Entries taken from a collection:
# # # #

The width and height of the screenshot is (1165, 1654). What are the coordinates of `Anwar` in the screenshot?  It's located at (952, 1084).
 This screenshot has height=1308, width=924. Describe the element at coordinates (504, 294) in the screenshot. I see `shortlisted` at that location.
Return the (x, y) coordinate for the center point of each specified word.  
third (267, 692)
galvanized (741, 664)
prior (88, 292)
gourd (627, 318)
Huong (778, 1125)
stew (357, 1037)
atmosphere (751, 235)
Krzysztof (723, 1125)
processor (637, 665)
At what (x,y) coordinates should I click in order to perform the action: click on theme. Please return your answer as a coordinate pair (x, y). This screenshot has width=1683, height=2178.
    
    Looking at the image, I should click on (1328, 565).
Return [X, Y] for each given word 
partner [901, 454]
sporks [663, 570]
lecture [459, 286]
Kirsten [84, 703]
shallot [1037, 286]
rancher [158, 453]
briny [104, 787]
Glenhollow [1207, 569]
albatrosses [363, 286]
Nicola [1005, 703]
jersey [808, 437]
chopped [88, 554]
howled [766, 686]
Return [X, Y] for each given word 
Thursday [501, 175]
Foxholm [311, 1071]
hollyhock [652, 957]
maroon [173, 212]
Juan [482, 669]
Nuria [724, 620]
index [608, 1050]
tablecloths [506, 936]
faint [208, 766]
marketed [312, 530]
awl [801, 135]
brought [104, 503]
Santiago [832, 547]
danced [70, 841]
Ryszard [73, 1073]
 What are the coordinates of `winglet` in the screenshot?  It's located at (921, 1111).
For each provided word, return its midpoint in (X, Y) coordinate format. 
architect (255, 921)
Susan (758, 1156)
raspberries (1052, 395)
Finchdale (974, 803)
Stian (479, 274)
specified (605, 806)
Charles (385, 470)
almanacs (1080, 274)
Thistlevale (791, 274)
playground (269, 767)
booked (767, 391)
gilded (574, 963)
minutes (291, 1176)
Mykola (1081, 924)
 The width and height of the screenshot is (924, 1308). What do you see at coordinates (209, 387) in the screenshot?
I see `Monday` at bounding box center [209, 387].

# # # #

## Required task
Present the records above as a numbered list, leaving out any blank lines.

## Exercise response
1. The width and height of the screenshot is (1165, 1654). What are the coordinates of `Anwar` in the screenshot?  It's located at (952, 1084).
2.  This screenshot has height=1308, width=924. Describe the element at coordinates (504, 294) in the screenshot. I see `shortlisted` at that location.
3. Return the (x, y) coordinate for the center point of each specified word.  
4. third (267, 692)
5. galvanized (741, 664)
6. prior (88, 292)
7. gourd (627, 318)
8. Huong (778, 1125)
9. stew (357, 1037)
10. atmosphere (751, 235)
11. Krzysztof (723, 1125)
12. processor (637, 665)
13. At what (x,y) coordinates should I click in order to perform the action: click on theme. Please return your answer as a coordinate pair (x, y). This screenshot has width=1683, height=2178.
14.     Looking at the image, I should click on (1328, 565).
15. Return [X, Y] for each given word 
16. partner [901, 454]
17. sporks [663, 570]
18. lecture [459, 286]
19. Kirsten [84, 703]
20. shallot [1037, 286]
21. rancher [158, 453]
22. briny [104, 787]
23. Glenhollow [1207, 569]
24. albatrosses [363, 286]
25. Nicola [1005, 703]
26. jersey [808, 437]
27. chopped [88, 554]
28. howled [766, 686]
29. Return [X, Y] for each given word 
30. Thursday [501, 175]
31. Foxholm [311, 1071]
32. hollyhock [652, 957]
33. maroon [173, 212]
34. Juan [482, 669]
35. Nuria [724, 620]
36. index [608, 1050]
37. tablecloths [506, 936]
38. faint [208, 766]
39. marketed [312, 530]
40. awl [801, 135]
41. brought [104, 503]
42. Santiago [832, 547]
43. danced [70, 841]
44. Ryszard [73, 1073]
45.  What are the coordinates of `winglet` in the screenshot?  It's located at (921, 1111).
46. For each provided word, return its midpoint in (X, Y) coordinate format. 
47. architect (255, 921)
48. Susan (758, 1156)
49. raspberries (1052, 395)
50. Finchdale (974, 803)
51. Stian (479, 274)
52. specified (605, 806)
53. Charles (385, 470)
54. almanacs (1080, 274)
55. Thistlevale (791, 274)
56. playground (269, 767)
57. booked (767, 391)
58. gilded (574, 963)
59. minutes (291, 1176)
60. Mykola (1081, 924)
61.  The width and height of the screenshot is (924, 1308). What do you see at coordinates (209, 387) in the screenshot?
62. I see `Monday` at bounding box center [209, 387].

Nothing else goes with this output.